Edit tracking data:
——————————

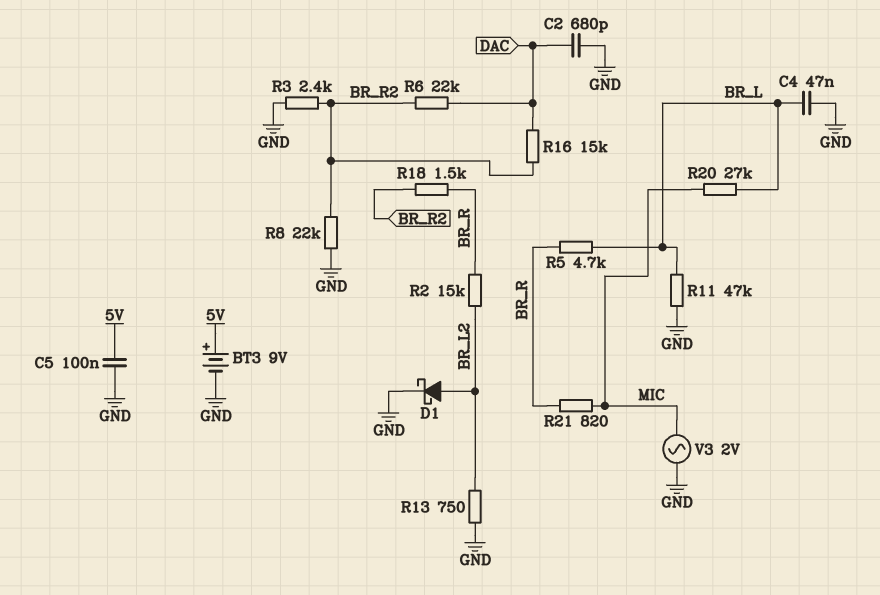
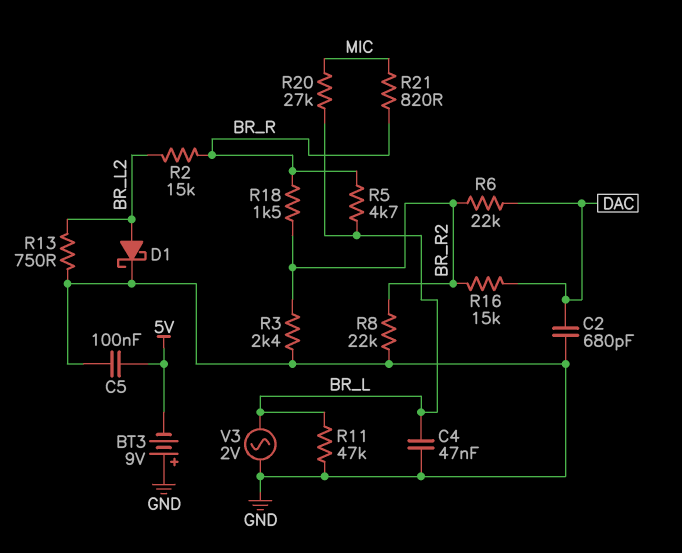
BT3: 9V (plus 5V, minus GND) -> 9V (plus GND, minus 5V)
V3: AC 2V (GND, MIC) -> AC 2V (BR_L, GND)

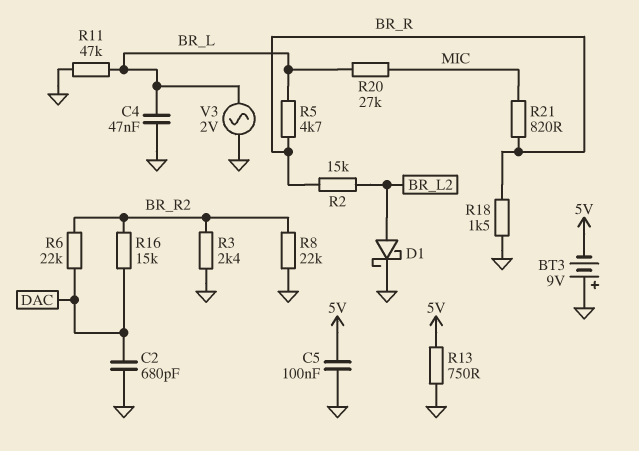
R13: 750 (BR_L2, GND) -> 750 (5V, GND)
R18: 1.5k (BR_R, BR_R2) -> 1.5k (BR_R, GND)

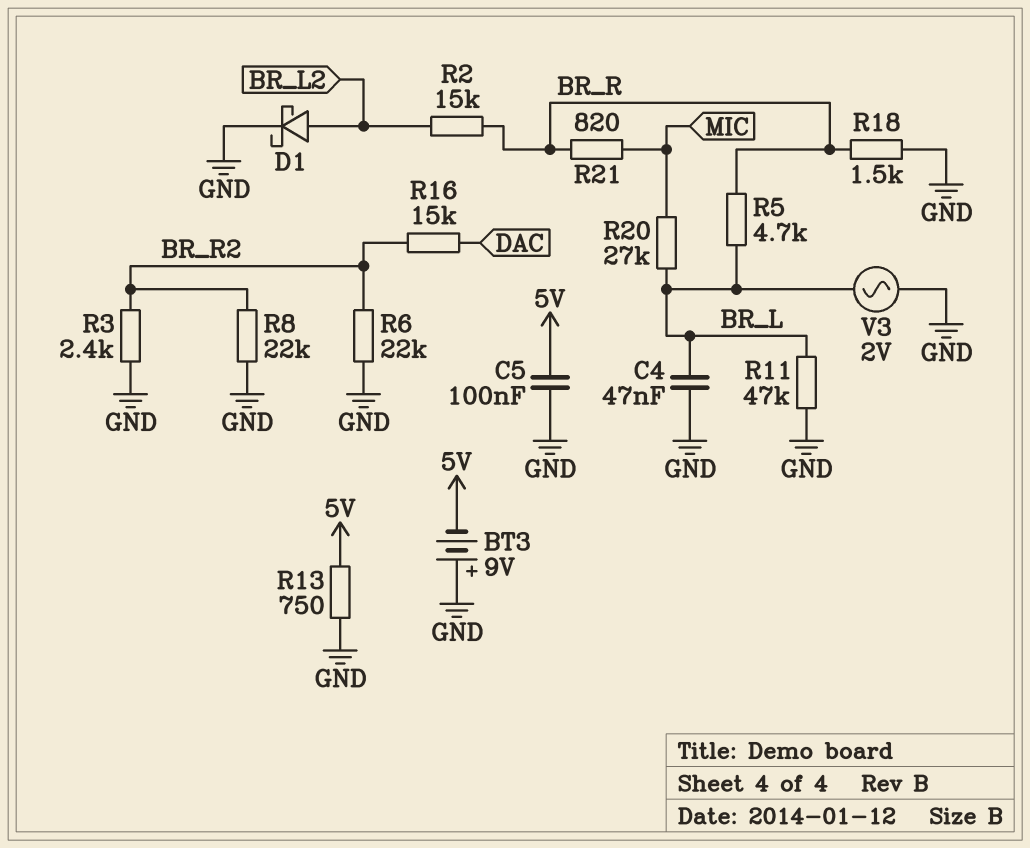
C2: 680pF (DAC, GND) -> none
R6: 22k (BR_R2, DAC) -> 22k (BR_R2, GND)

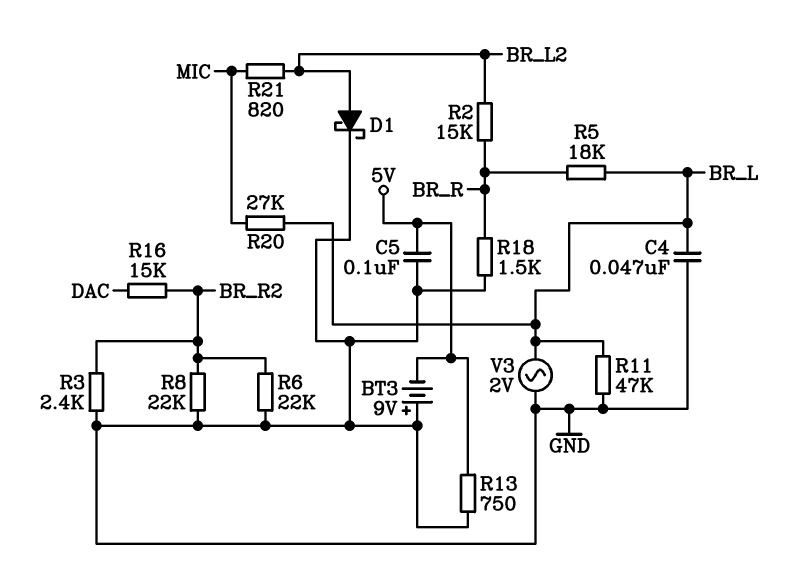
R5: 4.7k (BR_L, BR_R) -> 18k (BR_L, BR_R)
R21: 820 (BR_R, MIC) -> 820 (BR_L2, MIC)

——————————

YOUR ASSIGNMENT
None of the pictures should be carried over when the data above is transcribed exactly.

ANSWER FOR THE TASK
BT3: 9V (plus 5V, minus GND) -> 9V (plus GND, minus 5V)
V3: AC 2V (GND, MIC) -> AC 2V (BR_L, GND)

R13: 750 (BR_L2, GND) -> 750 (5V, GND)
R18: 1.5k (BR_R, BR_R2) -> 1.5k (BR_R, GND)

C2: 680pF (DAC, GND) -> none
R6: 22k (BR_R2, DAC) -> 22k (BR_R2, GND)

R5: 4.7k (BR_L, BR_R) -> 18k (BR_L, BR_R)
R21: 820 (BR_R, MIC) -> 820 (BR_L2, MIC)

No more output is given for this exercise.